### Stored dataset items
□ □ □ □ □

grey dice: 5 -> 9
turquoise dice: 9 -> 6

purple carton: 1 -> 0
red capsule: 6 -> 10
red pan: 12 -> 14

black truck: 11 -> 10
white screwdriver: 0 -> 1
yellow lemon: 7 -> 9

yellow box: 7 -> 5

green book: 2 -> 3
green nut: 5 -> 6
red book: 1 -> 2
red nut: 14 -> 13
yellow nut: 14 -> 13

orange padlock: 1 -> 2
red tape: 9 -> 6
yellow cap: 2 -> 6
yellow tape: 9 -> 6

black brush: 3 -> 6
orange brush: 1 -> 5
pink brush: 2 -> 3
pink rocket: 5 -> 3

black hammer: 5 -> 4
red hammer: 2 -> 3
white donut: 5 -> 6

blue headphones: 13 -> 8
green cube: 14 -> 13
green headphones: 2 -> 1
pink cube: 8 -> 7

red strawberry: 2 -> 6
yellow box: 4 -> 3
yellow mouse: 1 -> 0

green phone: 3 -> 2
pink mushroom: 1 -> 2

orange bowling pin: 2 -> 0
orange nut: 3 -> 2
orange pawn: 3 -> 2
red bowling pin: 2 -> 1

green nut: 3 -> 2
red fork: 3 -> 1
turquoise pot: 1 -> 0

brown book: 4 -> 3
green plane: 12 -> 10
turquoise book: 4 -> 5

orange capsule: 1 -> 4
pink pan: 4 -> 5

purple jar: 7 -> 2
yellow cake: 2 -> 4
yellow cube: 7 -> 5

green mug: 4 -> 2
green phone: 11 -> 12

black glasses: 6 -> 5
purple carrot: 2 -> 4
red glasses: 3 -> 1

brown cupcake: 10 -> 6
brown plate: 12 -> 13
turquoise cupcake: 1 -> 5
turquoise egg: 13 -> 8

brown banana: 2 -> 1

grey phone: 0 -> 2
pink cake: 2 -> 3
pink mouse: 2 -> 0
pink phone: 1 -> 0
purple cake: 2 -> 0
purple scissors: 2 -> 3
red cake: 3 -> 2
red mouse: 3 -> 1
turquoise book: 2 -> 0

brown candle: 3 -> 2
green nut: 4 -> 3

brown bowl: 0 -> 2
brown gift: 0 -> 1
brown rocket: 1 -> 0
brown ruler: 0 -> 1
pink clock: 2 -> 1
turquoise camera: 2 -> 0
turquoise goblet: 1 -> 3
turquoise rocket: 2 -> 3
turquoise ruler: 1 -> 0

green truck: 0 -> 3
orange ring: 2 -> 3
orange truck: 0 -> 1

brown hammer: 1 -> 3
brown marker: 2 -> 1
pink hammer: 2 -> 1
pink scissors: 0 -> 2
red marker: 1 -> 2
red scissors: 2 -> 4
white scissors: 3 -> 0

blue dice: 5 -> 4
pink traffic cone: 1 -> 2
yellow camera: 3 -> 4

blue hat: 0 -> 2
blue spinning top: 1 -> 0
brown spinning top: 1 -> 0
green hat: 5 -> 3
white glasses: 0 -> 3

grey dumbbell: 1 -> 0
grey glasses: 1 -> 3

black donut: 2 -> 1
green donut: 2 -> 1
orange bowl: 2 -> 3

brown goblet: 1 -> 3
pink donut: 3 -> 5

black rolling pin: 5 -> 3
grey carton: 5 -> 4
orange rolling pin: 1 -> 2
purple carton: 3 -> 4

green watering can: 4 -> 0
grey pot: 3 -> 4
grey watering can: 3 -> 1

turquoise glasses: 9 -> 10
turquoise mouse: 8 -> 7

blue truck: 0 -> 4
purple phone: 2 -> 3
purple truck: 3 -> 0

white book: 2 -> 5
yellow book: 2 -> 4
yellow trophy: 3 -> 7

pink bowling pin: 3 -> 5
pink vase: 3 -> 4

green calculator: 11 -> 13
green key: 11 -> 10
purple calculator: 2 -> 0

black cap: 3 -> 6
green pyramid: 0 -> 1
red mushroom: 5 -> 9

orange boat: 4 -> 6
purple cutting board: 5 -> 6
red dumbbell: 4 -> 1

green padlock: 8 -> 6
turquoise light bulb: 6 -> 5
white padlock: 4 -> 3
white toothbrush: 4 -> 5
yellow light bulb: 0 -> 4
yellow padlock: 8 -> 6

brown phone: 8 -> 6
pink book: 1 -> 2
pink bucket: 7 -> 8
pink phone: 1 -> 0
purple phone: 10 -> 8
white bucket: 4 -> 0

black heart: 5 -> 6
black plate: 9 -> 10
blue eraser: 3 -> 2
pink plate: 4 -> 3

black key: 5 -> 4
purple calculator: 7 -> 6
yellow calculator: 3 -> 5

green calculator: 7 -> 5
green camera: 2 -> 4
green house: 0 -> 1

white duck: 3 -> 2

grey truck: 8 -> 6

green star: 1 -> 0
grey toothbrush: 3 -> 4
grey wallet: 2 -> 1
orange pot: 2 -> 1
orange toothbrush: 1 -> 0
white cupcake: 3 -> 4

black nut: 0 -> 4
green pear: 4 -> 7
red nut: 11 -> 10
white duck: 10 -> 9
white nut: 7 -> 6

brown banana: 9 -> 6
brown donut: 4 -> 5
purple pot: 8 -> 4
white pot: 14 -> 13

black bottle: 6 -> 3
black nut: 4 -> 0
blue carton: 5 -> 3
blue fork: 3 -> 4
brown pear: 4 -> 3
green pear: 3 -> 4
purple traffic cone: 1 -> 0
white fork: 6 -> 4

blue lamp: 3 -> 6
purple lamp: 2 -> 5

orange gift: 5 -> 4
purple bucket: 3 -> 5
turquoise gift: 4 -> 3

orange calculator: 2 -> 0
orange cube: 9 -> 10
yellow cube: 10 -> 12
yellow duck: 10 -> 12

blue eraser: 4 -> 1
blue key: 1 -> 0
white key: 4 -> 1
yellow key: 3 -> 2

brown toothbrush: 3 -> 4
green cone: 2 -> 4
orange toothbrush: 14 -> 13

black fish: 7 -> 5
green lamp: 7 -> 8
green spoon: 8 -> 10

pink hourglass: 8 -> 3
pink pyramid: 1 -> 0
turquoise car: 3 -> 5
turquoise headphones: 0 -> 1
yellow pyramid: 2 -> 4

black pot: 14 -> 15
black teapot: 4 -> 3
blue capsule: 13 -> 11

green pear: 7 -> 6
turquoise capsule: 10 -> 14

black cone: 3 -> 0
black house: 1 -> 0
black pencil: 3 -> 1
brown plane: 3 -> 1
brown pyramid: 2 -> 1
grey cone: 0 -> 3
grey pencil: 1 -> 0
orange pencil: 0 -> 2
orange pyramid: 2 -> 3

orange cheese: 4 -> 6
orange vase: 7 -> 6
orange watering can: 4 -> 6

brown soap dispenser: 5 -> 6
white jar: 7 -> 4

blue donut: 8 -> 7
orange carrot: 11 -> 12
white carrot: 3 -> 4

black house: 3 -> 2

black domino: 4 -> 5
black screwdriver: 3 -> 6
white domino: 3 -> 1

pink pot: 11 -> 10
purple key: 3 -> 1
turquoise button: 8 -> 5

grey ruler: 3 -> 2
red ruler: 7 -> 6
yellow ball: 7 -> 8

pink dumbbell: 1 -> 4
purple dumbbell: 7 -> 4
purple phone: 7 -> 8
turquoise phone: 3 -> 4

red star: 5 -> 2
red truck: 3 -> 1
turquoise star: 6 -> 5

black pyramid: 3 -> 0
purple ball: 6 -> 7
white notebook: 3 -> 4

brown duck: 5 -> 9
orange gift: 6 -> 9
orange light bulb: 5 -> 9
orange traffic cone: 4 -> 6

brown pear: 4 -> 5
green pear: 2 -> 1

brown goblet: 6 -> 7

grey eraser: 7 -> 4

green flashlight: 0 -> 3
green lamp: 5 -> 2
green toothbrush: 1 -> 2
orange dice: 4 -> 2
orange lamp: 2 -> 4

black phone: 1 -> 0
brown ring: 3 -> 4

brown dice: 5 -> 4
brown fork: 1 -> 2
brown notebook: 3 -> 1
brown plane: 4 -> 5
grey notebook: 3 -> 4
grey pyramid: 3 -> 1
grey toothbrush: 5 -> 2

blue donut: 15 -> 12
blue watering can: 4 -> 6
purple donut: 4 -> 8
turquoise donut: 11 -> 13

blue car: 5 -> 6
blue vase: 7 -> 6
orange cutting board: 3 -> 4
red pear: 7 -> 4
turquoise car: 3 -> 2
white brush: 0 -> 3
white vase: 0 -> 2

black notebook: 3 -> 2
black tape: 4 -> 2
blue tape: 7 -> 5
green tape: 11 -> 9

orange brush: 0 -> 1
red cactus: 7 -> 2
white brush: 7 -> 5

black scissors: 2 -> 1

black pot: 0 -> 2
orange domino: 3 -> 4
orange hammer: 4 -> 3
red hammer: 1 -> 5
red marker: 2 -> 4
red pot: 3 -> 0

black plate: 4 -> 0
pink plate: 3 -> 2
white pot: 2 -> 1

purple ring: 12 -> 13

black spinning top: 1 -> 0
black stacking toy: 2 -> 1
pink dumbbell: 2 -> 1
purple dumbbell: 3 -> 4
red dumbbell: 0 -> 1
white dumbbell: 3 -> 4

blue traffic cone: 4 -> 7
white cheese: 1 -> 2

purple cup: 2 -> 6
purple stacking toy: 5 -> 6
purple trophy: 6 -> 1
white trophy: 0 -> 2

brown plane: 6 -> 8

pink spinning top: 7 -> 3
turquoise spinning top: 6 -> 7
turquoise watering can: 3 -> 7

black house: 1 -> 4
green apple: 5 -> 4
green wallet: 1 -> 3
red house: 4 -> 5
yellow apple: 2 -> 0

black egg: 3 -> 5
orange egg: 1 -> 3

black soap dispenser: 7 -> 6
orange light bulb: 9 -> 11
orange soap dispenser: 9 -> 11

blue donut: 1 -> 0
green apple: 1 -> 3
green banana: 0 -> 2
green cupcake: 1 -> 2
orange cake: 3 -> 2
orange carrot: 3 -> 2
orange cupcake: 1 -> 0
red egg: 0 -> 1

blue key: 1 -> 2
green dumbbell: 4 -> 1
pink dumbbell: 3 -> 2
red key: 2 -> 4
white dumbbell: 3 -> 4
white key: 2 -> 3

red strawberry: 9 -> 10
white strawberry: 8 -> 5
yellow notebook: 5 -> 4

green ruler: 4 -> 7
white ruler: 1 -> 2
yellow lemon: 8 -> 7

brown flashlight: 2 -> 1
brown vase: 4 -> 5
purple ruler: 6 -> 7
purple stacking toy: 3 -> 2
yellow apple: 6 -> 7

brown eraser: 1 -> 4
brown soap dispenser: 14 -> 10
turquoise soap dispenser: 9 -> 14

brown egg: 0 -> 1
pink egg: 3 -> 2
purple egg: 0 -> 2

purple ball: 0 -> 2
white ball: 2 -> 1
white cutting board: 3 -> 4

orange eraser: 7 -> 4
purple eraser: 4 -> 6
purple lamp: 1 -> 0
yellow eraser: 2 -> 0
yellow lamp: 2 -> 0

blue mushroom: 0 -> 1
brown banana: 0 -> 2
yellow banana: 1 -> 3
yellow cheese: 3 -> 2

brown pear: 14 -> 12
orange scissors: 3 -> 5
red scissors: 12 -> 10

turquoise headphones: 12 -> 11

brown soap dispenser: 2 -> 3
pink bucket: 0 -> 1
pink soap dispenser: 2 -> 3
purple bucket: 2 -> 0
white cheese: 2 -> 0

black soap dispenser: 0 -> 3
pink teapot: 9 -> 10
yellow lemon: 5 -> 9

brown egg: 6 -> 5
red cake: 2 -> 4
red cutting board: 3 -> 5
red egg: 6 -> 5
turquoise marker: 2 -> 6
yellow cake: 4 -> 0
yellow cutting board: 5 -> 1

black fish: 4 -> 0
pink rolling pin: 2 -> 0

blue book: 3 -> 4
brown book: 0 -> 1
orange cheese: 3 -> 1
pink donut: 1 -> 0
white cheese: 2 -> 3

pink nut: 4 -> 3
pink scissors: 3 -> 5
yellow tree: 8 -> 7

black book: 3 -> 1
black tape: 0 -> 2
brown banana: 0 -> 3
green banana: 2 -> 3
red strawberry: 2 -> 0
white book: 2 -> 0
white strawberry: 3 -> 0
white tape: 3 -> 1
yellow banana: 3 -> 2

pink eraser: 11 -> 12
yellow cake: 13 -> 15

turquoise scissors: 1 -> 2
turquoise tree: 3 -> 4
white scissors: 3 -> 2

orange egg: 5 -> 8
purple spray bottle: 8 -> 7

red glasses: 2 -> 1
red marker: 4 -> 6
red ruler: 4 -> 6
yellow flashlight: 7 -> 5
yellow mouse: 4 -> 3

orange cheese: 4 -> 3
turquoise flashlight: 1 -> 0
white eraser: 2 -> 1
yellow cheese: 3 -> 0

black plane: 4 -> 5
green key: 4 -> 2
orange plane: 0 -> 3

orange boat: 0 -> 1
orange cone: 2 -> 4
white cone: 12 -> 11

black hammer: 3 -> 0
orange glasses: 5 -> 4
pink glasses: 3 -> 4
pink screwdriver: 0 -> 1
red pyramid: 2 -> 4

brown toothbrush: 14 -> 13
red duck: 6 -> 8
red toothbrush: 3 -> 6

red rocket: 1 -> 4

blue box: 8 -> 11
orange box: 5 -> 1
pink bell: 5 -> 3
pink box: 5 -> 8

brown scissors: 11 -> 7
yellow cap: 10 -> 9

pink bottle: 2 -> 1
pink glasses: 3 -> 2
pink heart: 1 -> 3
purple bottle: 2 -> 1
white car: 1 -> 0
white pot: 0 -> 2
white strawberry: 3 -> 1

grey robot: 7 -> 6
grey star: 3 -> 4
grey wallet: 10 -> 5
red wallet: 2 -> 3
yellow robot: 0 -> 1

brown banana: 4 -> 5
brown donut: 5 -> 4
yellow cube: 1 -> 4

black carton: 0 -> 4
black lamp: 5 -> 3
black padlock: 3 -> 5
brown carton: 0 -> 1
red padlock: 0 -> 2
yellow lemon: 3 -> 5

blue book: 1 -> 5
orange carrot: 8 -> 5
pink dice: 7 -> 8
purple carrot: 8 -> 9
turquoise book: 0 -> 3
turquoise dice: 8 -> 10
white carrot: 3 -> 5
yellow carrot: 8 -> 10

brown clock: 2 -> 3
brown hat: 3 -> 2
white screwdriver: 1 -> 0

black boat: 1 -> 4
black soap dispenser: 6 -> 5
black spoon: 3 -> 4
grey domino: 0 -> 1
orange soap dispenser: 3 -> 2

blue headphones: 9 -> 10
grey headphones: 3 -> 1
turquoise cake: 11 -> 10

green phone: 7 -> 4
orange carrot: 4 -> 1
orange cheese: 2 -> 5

□ □ □ □ □

### Description of the task
Above are some records; copy exactly the lines from the one with "white carrot: 3 -> 5" through the one with "turquoise cake: 11 -> 10", both included, and no others.

### Result of the exercise
white carrot: 3 -> 5
yellow carrot: 8 -> 10

brown clock: 2 -> 3
brown hat: 3 -> 2
white screwdriver: 1 -> 0

black boat: 1 -> 4
black soap dispenser: 6 -> 5
black spoon: 3 -> 4
grey domino: 0 -> 1
orange soap dispenser: 3 -> 2

blue headphones: 9 -> 10
grey headphones: 3 -> 1
turquoise cake: 11 -> 10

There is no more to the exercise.